=== WHAT IS EXPECTED ===
Count every line of the listing where the string "cyan" occurs, and reply with the count alone.

GIVEN MATERIAL section start

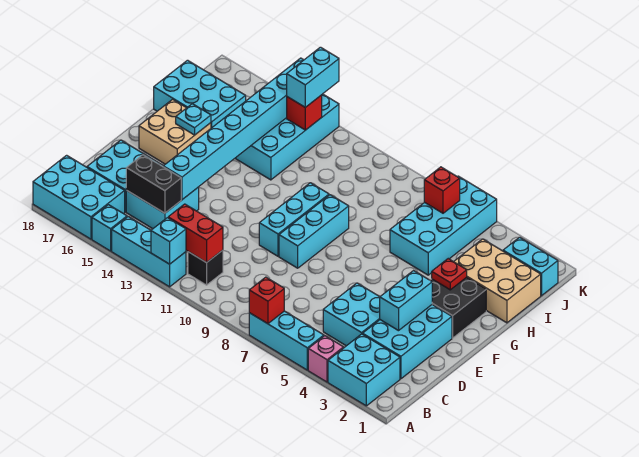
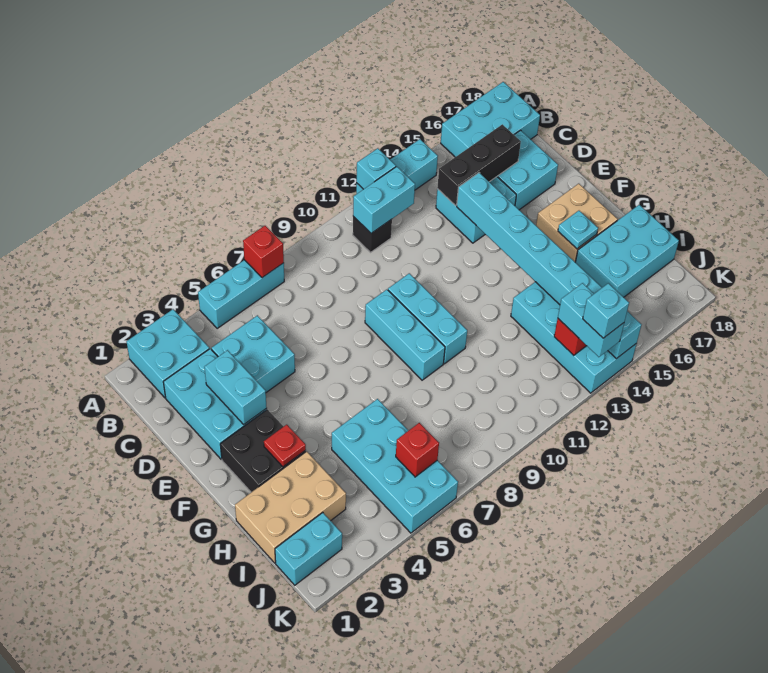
pink brick A4 level 1 -> none
cyan brick A15 level 1 -> cyan brick K13 level 4
red brick B11:B12 level 2 -> cyan brick B11:B12 level 2
black brick C14:C15 level 2 -> black brick C14:C16 level 2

GIVEN MATERIAL section end

=== SOLUTION BELOW ===
2